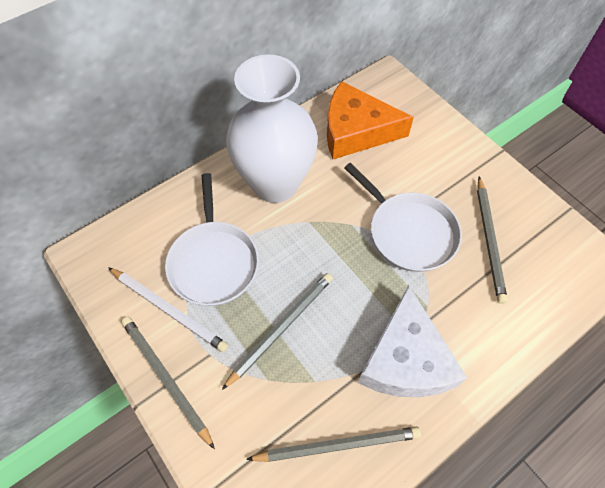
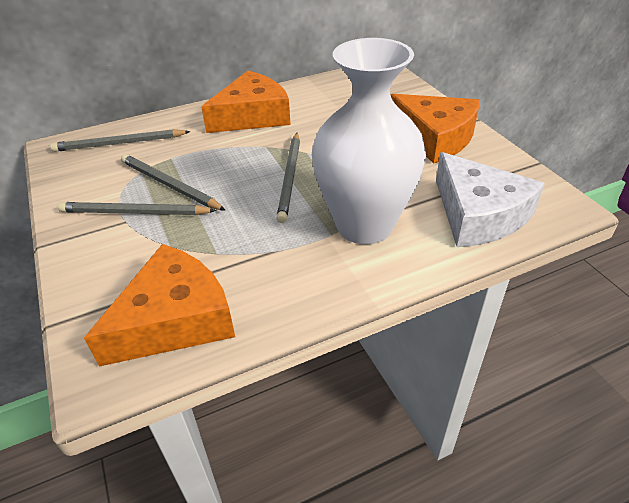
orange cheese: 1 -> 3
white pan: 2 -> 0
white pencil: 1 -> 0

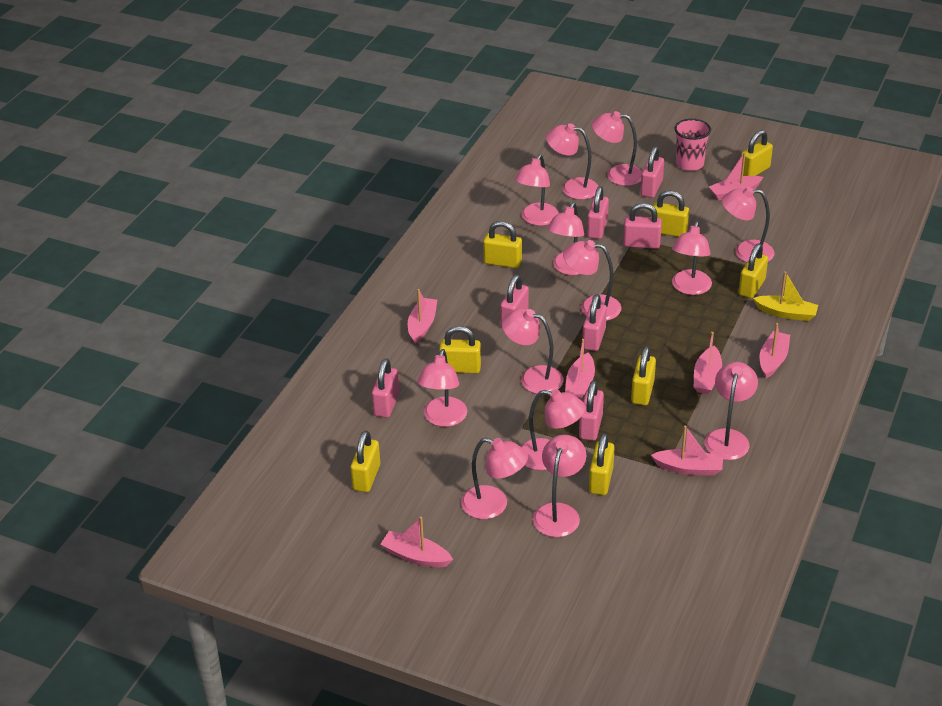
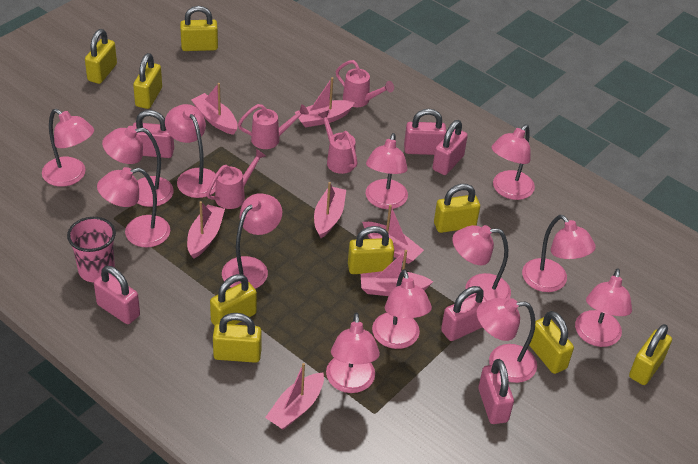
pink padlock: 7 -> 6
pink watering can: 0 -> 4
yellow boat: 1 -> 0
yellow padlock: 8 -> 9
-.-.-
Copy exactly, and copy only, the lines from the one bearing "white pan: 2 -> 0" through the closing line of the material, with both ends kept and pictures removed.

RESPONSE TO THIS EXERCISE:
white pan: 2 -> 0
white pencil: 1 -> 0

pink padlock: 7 -> 6
pink watering can: 0 -> 4
yellow boat: 1 -> 0
yellow padlock: 8 -> 9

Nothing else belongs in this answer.